_Task brief_
Among the entries below, one stretch runs from the line that contains "R202: 1k (CH, GND) -> 1k (CH, VDD)" through the line that contains "V201: 2.5V (plus". Repeat that stretch exactly, ends included, and only that.

_Data provided_
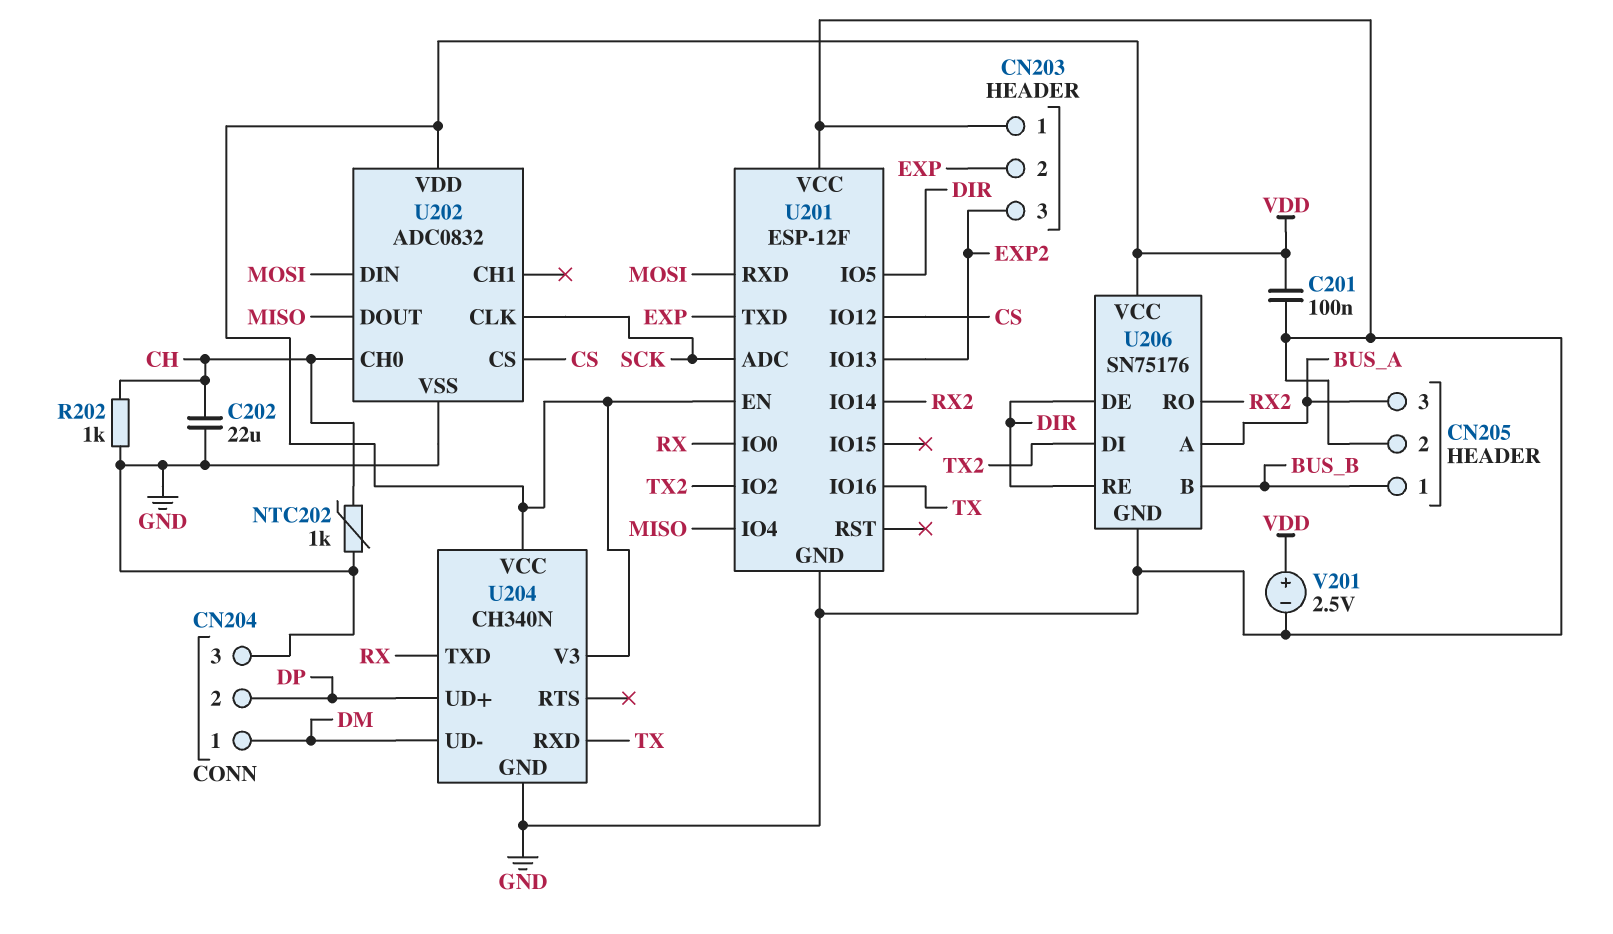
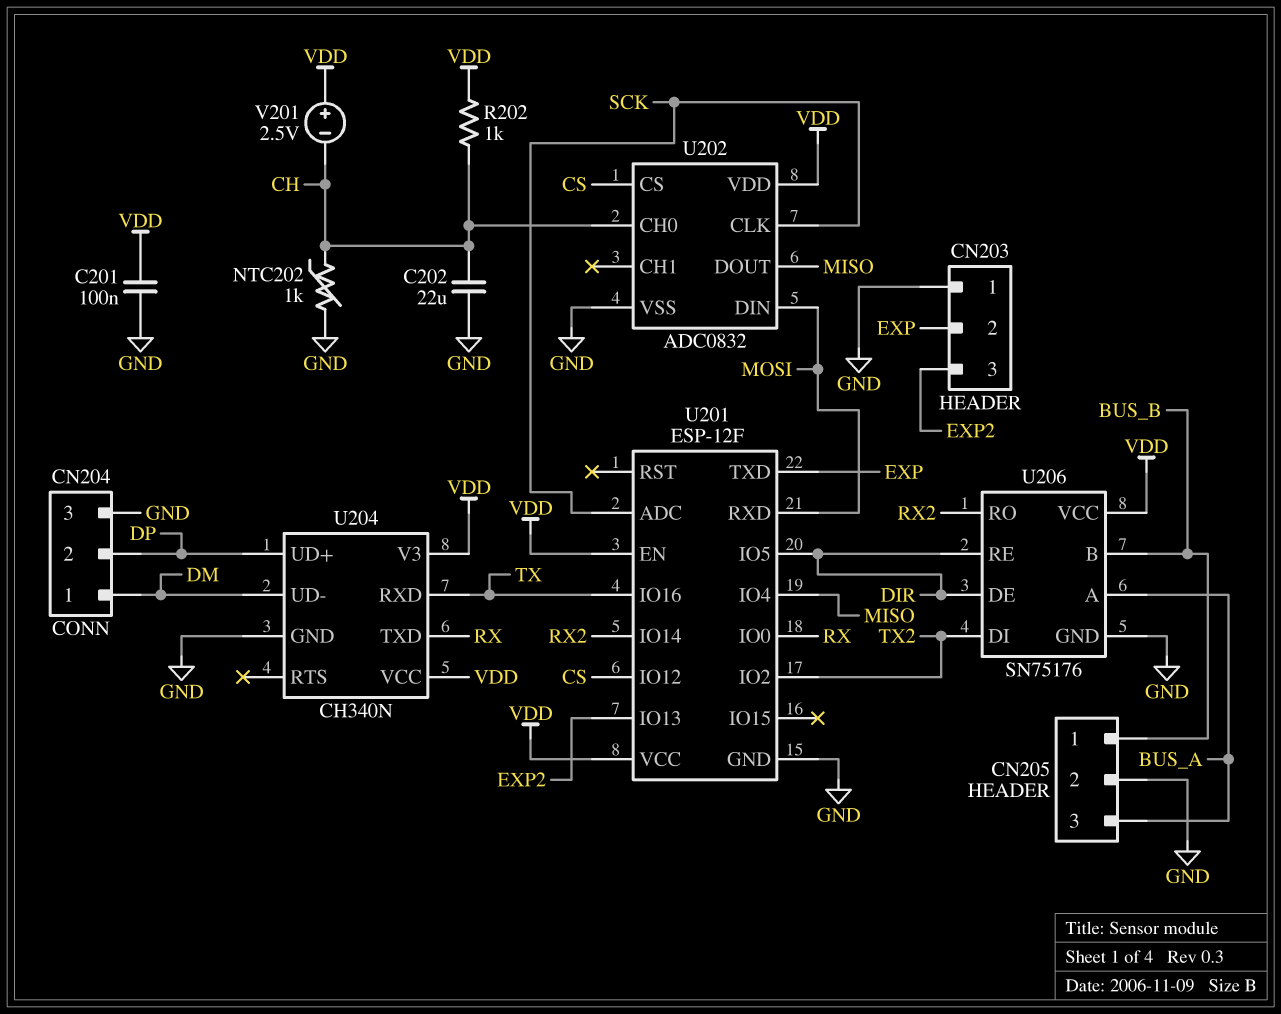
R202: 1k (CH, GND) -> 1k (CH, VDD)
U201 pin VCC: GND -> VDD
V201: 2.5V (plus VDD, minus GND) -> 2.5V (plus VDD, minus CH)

==

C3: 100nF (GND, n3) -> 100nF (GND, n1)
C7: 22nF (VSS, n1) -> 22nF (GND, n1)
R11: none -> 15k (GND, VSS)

--

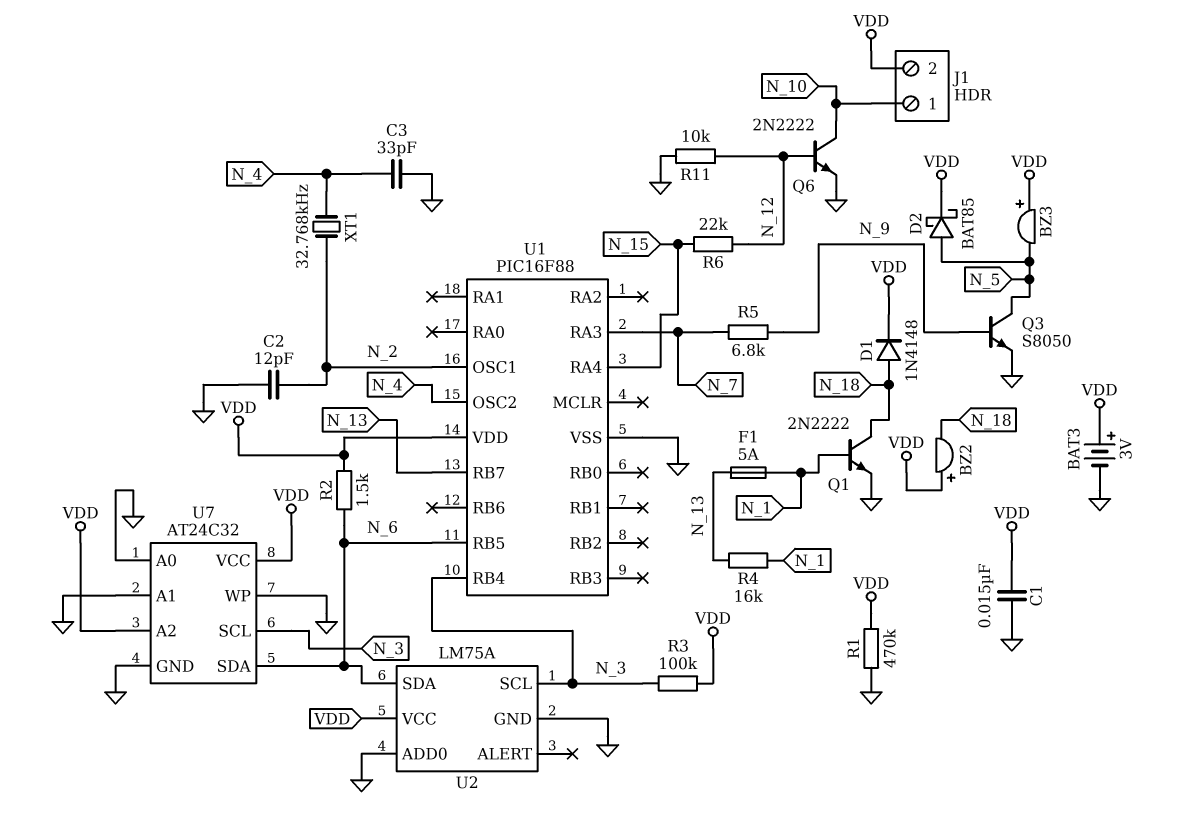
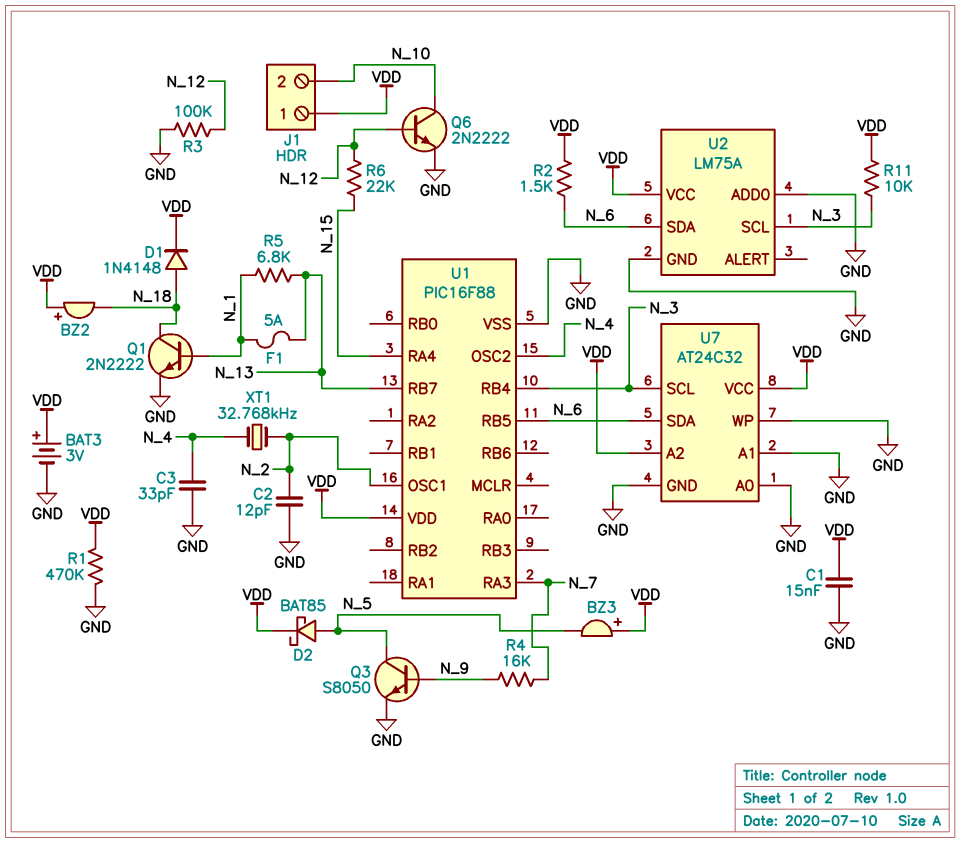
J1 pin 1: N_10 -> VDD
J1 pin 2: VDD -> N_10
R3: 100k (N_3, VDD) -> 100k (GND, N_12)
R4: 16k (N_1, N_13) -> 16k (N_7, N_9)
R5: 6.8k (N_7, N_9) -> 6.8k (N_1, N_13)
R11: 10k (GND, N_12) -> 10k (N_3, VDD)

_The answer_
R202: 1k (CH, GND) -> 1k (CH, VDD)
U201 pin VCC: GND -> VDD
V201: 2.5V (plus VDD, minus GND) -> 2.5V (plus VDD, minus CH)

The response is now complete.